Only a slice of the listing below is wanted. Retype the lines from the one containing "(223, 150) = (259, 300): red" through the one containing "(646, 546) = (569, 470): green", exactly, both ends included.

• [DATA SUPPLIED]

*** Block opens ***

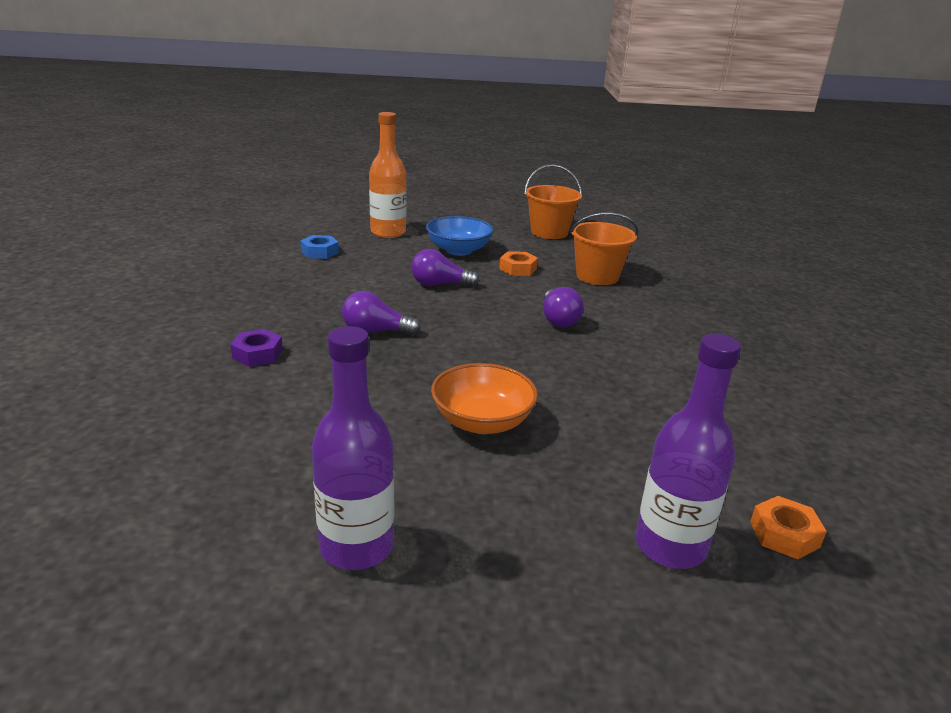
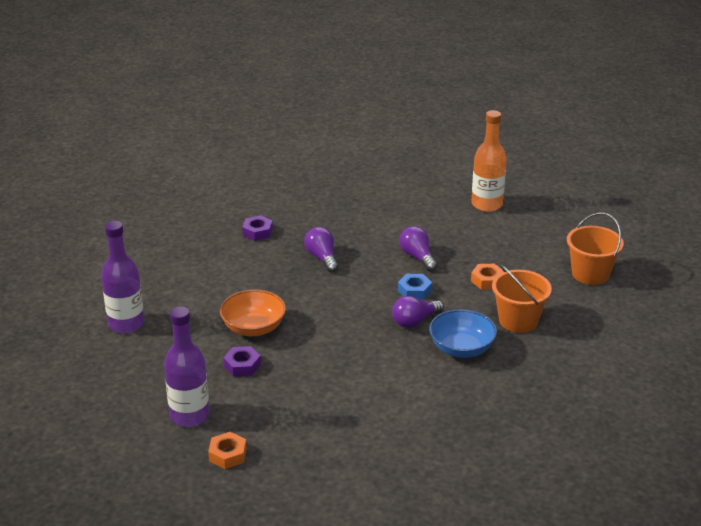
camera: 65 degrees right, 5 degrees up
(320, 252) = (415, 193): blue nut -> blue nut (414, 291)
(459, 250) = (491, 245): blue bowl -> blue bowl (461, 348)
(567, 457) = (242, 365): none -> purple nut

*** Block closes ***
*** Block opens ***

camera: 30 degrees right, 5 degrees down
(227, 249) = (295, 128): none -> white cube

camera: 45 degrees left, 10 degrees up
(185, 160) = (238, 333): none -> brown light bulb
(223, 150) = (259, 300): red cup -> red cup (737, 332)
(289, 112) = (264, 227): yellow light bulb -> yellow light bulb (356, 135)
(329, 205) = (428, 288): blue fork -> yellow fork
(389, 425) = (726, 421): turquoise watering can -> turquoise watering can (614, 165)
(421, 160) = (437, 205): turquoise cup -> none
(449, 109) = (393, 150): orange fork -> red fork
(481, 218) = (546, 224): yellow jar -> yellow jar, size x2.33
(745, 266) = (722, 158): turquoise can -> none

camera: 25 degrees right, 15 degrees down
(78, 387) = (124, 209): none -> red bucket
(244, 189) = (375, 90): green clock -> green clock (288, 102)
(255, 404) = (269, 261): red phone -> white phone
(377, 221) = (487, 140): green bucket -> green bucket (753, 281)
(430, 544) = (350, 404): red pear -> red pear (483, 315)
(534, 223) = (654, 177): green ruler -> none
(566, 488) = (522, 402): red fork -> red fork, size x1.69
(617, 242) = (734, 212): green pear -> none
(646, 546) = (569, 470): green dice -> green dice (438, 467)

*** Block closes ***
*** Block opens ***

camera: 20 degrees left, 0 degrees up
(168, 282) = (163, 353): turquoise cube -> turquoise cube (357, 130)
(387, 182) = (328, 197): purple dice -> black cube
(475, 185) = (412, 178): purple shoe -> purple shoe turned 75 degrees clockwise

*** Block closes ***

• [OUTPUT FOR THIS EXERCISE]
(223, 150) = (259, 300): red cup -> red cup (737, 332)
(289, 112) = (264, 227): yellow light bulb -> yellow light bulb (356, 135)
(329, 205) = (428, 288): blue fork -> yellow fork
(389, 425) = (726, 421): turquoise watering can -> turquoise watering can (614, 165)
(421, 160) = (437, 205): turquoise cup -> none
(449, 109) = (393, 150): orange fork -> red fork
(481, 218) = (546, 224): yellow jar -> yellow jar, size x2.33
(745, 266) = (722, 158): turquoise can -> none

camera: 25 degrees right, 15 degrees down
(78, 387) = (124, 209): none -> red bucket
(244, 189) = (375, 90): green clock -> green clock (288, 102)
(255, 404) = (269, 261): red phone -> white phone
(377, 221) = (487, 140): green bucket -> green bucket (753, 281)
(430, 544) = (350, 404): red pear -> red pear (483, 315)
(534, 223) = (654, 177): green ruler -> none
(566, 488) = (522, 402): red fork -> red fork, size x1.69
(617, 242) = (734, 212): green pear -> none
(646, 546) = (569, 470): green dice -> green dice (438, 467)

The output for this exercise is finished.